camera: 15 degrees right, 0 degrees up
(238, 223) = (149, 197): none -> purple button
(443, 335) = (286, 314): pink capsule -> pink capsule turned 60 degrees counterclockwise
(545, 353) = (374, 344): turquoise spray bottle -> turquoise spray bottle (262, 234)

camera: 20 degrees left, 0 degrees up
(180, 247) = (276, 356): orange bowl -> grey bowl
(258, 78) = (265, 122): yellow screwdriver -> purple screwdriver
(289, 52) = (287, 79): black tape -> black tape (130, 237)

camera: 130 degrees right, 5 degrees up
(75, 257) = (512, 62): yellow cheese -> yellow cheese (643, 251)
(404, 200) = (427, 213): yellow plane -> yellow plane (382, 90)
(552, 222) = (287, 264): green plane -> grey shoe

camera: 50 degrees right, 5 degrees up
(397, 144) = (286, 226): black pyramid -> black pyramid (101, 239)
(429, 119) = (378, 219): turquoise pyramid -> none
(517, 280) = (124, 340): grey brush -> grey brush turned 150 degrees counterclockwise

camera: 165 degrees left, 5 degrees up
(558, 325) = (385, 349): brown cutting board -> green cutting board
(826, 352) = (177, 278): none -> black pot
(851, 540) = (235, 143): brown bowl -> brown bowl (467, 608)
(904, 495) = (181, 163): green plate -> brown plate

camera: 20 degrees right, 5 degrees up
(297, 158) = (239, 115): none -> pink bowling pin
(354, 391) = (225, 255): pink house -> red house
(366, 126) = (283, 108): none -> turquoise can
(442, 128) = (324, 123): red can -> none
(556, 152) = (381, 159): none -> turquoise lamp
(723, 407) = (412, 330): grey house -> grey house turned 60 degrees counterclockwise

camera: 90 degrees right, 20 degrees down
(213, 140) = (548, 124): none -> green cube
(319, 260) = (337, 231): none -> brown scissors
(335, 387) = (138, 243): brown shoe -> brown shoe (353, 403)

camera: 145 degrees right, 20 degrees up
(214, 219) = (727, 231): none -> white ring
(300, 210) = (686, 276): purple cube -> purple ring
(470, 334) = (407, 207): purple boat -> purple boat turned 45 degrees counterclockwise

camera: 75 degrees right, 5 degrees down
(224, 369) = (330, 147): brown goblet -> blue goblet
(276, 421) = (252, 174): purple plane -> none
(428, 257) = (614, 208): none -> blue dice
○ ○ ○ ○ ○
Directions
Verbatim reproduction of the entries is required.

Response to the task
camera: 15 degrees right, 0 degrees up
(238, 223) = (149, 197): none -> purple button
(443, 335) = (286, 314): pink capsule -> pink capsule turned 60 degrees counterclockwise
(545, 353) = (374, 344): turquoise spray bottle -> turquoise spray bottle (262, 234)

camera: 20 degrees left, 0 degrees up
(180, 247) = (276, 356): orange bowl -> grey bowl
(258, 78) = (265, 122): yellow screwdriver -> purple screwdriver
(289, 52) = (287, 79): black tape -> black tape (130, 237)

camera: 130 degrees right, 5 degrees up
(75, 257) = (512, 62): yellow cheese -> yellow cheese (643, 251)
(404, 200) = (427, 213): yellow plane -> yellow plane (382, 90)
(552, 222) = (287, 264): green plane -> grey shoe

camera: 50 degrees right, 5 degrees up
(397, 144) = (286, 226): black pyramid -> black pyramid (101, 239)
(429, 119) = (378, 219): turquoise pyramid -> none
(517, 280) = (124, 340): grey brush -> grey brush turned 150 degrees counterclockwise

camera: 165 degrees left, 5 degrees up
(558, 325) = (385, 349): brown cutting board -> green cutting board
(826, 352) = (177, 278): none -> black pot
(851, 540) = (235, 143): brown bowl -> brown bowl (467, 608)
(904, 495) = (181, 163): green plate -> brown plate

camera: 20 degrees right, 5 degrees up
(297, 158) = (239, 115): none -> pink bowling pin
(354, 391) = (225, 255): pink house -> red house
(366, 126) = (283, 108): none -> turquoise can
(442, 128) = (324, 123): red can -> none
(556, 152) = (381, 159): none -> turquoise lamp
(723, 407) = (412, 330): grey house -> grey house turned 60 degrees counterclockwise

camera: 90 degrees right, 20 degrees down
(213, 140) = (548, 124): none -> green cube
(319, 260) = (337, 231): none -> brown scissors
(335, 387) = (138, 243): brown shoe -> brown shoe (353, 403)

camera: 145 degrees right, 20 degrees up
(214, 219) = (727, 231): none -> white ring
(300, 210) = (686, 276): purple cube -> purple ring
(470, 334) = (407, 207): purple boat -> purple boat turned 45 degrees counterclockwise

camera: 75 degrees right, 5 degrees down
(224, 369) = (330, 147): brown goblet -> blue goblet
(276, 421) = (252, 174): purple plane -> none
(428, 257) = (614, 208): none -> blue dice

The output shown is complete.